- **YOUR GOAL**:
Print nothing but the lines below starting at the line that holds "none -> green brick C6:C7 level 2" and ending at the line that holds "grey round brick C2:D3 level 1 -> none", including both, each exactly as written.
━━━ EXTRACTED DATA ━━━
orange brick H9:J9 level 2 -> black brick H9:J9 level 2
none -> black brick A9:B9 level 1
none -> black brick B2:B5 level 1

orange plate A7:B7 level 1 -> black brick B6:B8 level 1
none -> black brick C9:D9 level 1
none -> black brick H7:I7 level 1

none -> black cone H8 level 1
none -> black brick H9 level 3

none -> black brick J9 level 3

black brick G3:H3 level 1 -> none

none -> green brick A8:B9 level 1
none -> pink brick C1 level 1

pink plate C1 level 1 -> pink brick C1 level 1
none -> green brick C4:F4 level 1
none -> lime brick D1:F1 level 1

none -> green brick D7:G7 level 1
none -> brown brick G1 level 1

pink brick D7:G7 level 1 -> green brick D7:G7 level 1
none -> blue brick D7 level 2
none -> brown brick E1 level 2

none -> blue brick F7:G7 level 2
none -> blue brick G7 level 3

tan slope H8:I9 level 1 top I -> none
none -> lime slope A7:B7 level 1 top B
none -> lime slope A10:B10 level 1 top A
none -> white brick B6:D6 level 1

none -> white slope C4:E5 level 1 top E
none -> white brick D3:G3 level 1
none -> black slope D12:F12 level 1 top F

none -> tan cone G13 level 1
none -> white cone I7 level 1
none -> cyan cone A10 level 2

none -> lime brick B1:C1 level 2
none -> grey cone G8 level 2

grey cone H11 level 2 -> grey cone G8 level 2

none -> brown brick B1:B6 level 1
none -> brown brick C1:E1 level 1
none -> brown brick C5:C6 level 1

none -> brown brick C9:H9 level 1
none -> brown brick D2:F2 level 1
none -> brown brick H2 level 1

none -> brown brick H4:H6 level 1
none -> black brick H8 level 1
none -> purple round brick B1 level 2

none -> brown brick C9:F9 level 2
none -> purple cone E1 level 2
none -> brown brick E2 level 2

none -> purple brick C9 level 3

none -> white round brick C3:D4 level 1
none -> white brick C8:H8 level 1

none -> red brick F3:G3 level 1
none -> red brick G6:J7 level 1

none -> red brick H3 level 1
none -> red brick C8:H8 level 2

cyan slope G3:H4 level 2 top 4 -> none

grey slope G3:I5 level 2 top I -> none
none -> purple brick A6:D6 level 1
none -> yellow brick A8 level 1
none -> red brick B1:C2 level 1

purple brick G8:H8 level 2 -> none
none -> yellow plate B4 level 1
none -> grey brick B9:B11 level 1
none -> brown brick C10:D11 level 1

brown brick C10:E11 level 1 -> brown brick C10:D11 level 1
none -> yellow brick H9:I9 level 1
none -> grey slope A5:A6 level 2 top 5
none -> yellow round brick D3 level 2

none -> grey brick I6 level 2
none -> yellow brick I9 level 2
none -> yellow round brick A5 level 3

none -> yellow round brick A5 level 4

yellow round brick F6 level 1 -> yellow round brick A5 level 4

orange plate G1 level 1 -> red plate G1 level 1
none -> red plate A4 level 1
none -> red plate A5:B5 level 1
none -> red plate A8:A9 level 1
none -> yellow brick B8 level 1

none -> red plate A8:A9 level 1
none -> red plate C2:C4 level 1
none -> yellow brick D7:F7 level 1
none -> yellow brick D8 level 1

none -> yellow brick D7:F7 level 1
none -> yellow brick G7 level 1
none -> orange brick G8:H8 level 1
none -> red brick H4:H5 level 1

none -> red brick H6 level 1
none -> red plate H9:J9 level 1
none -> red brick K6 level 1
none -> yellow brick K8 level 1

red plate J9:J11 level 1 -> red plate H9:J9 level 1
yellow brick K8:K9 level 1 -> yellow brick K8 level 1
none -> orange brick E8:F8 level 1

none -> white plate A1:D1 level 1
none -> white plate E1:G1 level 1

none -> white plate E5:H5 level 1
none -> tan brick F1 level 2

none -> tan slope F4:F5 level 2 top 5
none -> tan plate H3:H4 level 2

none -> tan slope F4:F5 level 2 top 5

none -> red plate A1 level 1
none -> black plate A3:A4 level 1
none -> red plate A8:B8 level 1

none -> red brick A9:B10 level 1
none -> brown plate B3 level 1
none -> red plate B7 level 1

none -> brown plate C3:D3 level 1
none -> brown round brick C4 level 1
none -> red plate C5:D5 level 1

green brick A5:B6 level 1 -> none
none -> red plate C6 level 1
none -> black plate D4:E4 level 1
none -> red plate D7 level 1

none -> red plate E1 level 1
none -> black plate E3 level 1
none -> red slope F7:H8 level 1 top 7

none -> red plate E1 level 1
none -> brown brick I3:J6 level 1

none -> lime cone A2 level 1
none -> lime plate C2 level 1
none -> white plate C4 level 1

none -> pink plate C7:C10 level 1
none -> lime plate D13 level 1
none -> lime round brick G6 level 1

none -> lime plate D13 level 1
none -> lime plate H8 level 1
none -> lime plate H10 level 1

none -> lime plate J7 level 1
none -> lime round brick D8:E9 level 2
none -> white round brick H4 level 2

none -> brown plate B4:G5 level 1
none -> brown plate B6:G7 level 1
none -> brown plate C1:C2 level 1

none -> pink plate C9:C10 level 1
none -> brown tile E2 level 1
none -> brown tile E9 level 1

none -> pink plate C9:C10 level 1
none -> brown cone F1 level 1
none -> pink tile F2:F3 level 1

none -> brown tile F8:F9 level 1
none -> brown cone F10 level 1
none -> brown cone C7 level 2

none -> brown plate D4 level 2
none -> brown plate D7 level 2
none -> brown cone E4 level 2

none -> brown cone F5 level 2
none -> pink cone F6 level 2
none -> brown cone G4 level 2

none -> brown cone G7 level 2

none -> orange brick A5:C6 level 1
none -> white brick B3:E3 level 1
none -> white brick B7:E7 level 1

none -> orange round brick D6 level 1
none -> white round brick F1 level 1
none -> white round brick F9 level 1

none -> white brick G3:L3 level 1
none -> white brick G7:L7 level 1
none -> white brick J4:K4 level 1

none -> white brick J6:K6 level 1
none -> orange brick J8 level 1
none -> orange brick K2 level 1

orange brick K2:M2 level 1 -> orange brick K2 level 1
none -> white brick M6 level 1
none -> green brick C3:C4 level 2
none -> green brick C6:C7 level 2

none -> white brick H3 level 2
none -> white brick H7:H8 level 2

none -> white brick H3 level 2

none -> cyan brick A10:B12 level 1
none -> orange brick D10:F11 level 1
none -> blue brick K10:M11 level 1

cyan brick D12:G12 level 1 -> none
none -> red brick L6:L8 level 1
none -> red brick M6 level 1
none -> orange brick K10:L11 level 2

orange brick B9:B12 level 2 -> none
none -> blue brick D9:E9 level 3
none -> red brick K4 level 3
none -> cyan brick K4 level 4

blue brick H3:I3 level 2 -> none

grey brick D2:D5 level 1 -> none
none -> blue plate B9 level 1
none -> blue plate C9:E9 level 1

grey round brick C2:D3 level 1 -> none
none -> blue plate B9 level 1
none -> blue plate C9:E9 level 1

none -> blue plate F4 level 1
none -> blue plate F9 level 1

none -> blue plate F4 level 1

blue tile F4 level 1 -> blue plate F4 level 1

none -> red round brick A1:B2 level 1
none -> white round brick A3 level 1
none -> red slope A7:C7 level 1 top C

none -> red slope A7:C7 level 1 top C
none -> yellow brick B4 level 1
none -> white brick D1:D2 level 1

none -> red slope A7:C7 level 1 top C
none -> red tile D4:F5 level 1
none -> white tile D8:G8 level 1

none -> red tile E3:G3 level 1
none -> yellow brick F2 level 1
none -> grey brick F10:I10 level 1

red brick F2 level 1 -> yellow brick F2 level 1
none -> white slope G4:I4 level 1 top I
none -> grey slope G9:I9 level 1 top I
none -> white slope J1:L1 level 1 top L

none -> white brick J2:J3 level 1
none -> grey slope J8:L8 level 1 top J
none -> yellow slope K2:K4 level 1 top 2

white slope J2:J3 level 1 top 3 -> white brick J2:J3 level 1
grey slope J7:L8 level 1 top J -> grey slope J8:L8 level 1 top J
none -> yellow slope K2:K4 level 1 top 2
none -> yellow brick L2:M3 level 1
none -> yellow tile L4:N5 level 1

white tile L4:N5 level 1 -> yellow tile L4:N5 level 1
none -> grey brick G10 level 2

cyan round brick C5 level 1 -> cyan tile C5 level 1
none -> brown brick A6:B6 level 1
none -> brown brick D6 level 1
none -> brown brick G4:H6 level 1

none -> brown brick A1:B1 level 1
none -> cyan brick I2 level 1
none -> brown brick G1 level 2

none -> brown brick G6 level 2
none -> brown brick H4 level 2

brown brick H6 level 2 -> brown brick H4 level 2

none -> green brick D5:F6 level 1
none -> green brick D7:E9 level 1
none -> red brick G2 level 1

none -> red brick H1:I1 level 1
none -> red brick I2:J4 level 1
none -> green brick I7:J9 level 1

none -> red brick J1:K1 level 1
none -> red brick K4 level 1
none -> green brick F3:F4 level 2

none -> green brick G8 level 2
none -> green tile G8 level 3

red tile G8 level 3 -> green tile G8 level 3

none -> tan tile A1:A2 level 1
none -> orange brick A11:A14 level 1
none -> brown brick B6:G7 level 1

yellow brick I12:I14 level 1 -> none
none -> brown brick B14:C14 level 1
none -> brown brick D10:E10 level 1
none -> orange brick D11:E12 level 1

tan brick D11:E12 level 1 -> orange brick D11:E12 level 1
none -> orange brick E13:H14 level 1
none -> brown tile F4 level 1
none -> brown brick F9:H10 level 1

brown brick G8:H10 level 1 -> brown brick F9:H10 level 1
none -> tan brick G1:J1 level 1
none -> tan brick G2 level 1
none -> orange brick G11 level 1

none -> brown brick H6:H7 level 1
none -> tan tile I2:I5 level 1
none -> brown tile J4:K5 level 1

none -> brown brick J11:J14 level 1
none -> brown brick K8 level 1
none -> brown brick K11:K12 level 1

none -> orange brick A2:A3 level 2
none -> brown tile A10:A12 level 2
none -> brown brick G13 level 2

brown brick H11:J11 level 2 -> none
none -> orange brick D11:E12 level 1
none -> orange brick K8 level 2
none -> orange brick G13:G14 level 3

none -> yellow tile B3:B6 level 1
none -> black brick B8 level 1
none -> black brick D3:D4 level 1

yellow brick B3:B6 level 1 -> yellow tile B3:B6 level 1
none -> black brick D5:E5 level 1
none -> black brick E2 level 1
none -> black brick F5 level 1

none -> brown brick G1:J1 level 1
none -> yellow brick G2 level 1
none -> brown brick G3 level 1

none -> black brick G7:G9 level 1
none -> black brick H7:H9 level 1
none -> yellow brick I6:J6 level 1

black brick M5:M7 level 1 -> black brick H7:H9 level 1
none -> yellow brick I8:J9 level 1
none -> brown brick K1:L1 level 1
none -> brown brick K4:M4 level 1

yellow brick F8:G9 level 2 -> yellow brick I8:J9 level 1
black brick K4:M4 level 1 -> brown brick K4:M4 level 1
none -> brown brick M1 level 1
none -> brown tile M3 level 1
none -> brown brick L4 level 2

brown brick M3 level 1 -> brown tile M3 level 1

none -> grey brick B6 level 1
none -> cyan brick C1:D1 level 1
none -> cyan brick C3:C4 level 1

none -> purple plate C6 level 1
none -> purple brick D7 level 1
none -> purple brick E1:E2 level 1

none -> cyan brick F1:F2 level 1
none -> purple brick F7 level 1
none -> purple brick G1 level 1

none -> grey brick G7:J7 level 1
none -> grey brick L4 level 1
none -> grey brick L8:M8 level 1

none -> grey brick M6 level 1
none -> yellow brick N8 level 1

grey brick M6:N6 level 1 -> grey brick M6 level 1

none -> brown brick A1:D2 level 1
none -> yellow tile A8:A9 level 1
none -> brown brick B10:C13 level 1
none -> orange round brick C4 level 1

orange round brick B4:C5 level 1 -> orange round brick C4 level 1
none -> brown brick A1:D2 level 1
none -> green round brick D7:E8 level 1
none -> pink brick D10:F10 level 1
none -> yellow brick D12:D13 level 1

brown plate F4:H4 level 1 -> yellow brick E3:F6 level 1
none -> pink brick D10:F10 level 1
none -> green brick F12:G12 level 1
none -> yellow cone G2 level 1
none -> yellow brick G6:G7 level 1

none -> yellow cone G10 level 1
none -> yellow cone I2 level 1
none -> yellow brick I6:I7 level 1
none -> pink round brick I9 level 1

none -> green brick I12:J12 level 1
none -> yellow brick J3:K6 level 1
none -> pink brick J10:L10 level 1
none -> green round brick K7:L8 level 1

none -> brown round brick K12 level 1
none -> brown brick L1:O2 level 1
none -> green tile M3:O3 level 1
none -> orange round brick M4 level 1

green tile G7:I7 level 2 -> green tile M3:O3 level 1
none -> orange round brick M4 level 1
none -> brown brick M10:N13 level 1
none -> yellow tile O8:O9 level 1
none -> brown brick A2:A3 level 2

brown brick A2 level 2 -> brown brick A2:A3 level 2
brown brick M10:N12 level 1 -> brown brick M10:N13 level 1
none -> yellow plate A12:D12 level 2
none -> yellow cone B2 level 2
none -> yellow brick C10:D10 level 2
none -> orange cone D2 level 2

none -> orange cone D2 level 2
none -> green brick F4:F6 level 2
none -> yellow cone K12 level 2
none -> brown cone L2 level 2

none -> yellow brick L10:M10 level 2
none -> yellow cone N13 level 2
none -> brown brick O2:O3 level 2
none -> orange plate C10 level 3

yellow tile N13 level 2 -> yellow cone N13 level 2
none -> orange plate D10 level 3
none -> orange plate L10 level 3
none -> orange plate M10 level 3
━━━
- **SOLUTION FOR THIS PROBLEM**:
none -> green brick C6:C7 level 2

none -> white brick H3 level 2
none -> white brick H7:H8 level 2

none -> white brick H3 level 2

none -> cyan brick A10:B12 level 1
none -> orange brick D10:F11 level 1
none -> blue brick K10:M11 level 1

cyan brick D12:G12 level 1 -> none
none -> red brick L6:L8 level 1
none -> red brick M6 level 1
none -> orange brick K10:L11 level 2

orange brick B9:B12 level 2 -> none
none -> blue brick D9:E9 level 3
none -> red brick K4 level 3
none -> cyan brick K4 level 4

blue brick H3:I3 level 2 -> none

grey brick D2:D5 level 1 -> none
none -> blue plate B9 level 1
none -> blue plate C9:E9 level 1

grey round brick C2:D3 level 1 -> none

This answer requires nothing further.